* **Your goal**: The response should contain all of the data below, reproduced exactly, and no pictures.

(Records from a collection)

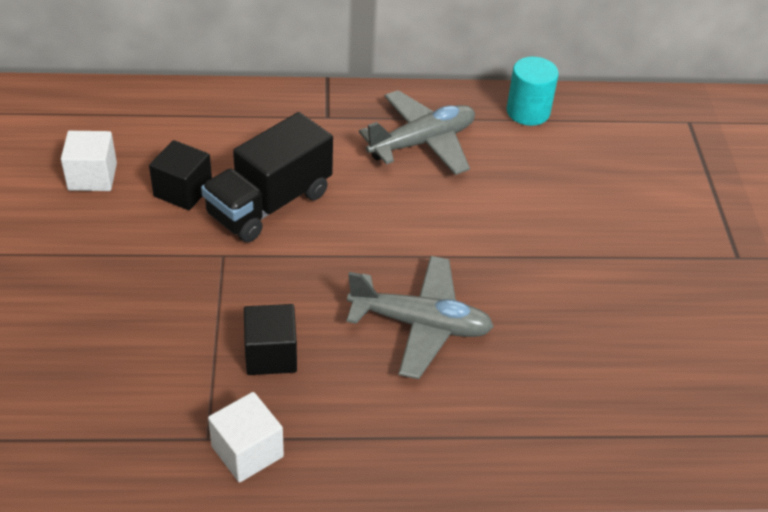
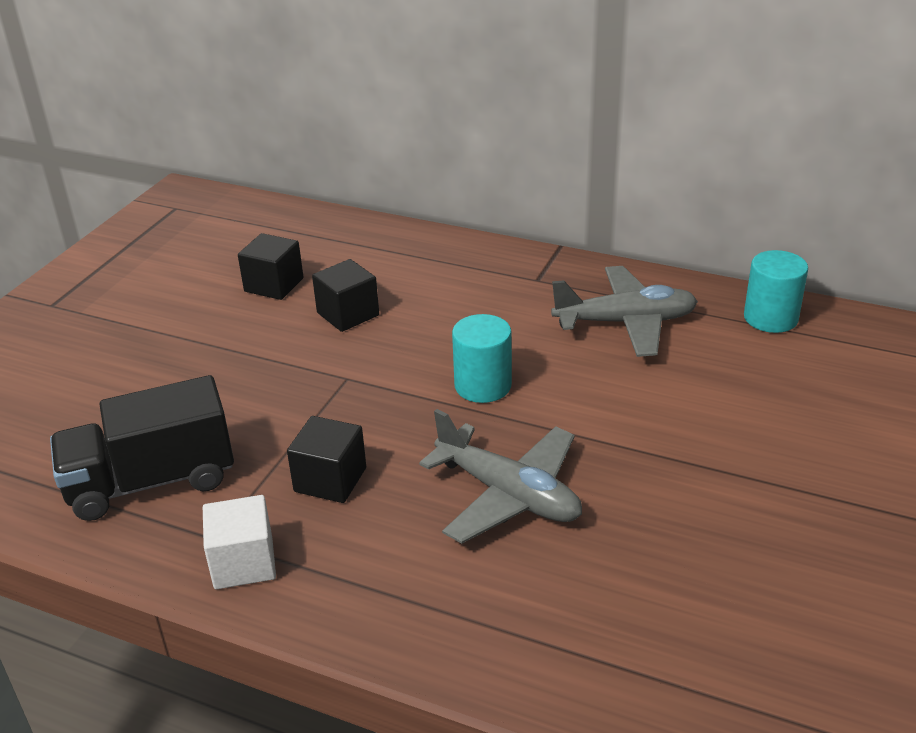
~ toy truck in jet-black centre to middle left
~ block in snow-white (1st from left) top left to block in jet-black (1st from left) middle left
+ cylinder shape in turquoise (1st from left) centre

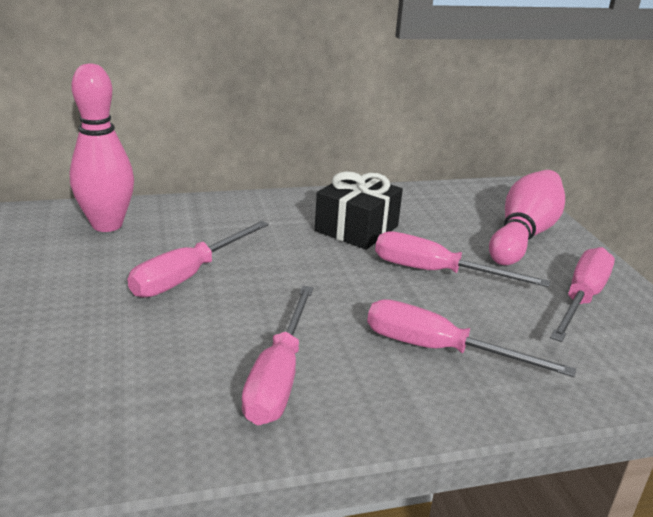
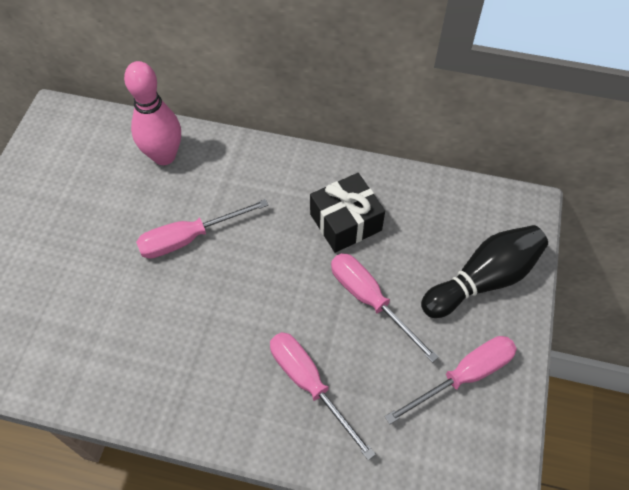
~ tenpin in rosy (2nd from left) middle right to tenpin in jet-black middle right
- flat screwdriver in rosy (2nd from left) bottom centre

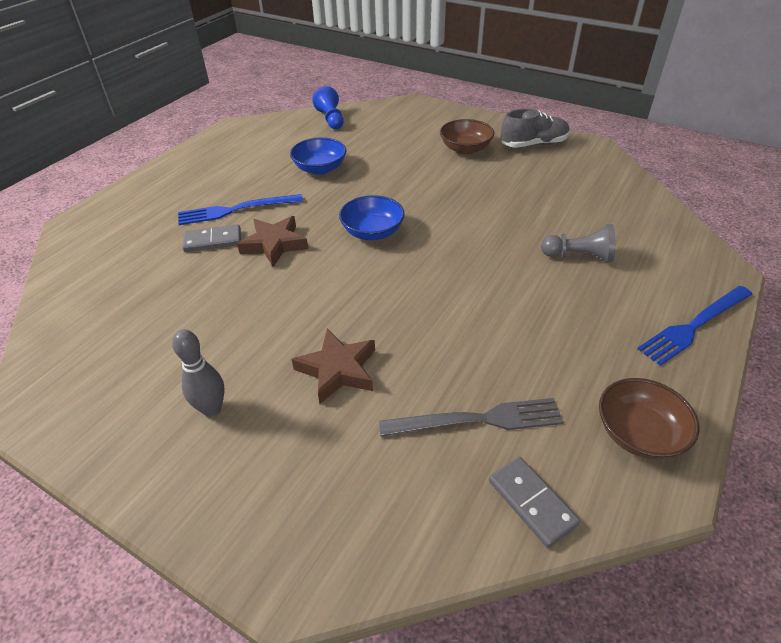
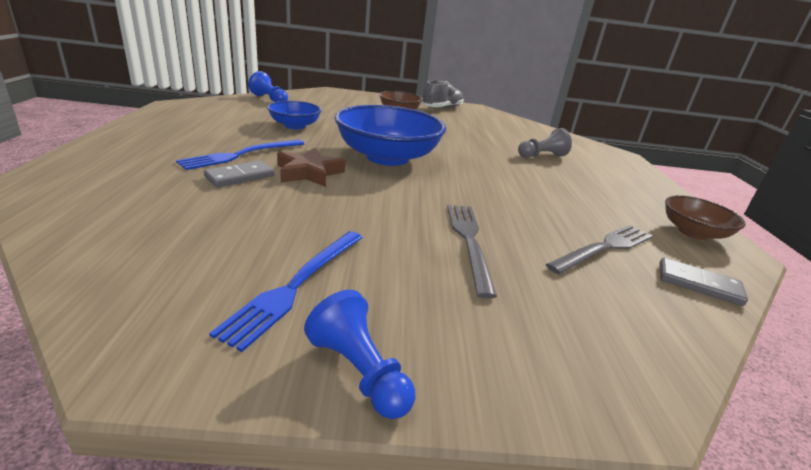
~ serving bowl in blue (2nd from left) centre = top centre x1.84
~ table fork in blue (2nd from left) middle right to centre
- tenpin in gray middle left
~ star in brown (2nd from left) centre to table fork in gray (1st from left) centre
+ pawn in blue (2nd from left) bottom centre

* **Answer space**:
~ toy truck in jet-black centre to middle left
~ block in snow-white (1st from left) top left to block in jet-black (1st from left) middle left
+ cylinder shape in turquoise (1st from left) centre

~ tenpin in rosy (2nd from left) middle right to tenpin in jet-black middle right
- flat screwdriver in rosy (2nd from left) bottom centre

~ serving bowl in blue (2nd from left) centre = top centre x1.84
~ table fork in blue (2nd from left) middle right to centre
- tenpin in gray middle left
~ star in brown (2nd from left) centre to table fork in gray (1st from left) centre
+ pawn in blue (2nd from left) bottom centre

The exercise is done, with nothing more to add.